[What you will do]: Copy the listing below in full, exactly.
*** Block opens ***
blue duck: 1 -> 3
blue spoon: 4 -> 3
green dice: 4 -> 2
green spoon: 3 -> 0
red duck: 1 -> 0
*** Block closes ***
[Solution for this problem]:
blue duck: 1 -> 3
blue spoon: 4 -> 3
green dice: 4 -> 2
green spoon: 3 -> 0
red duck: 1 -> 0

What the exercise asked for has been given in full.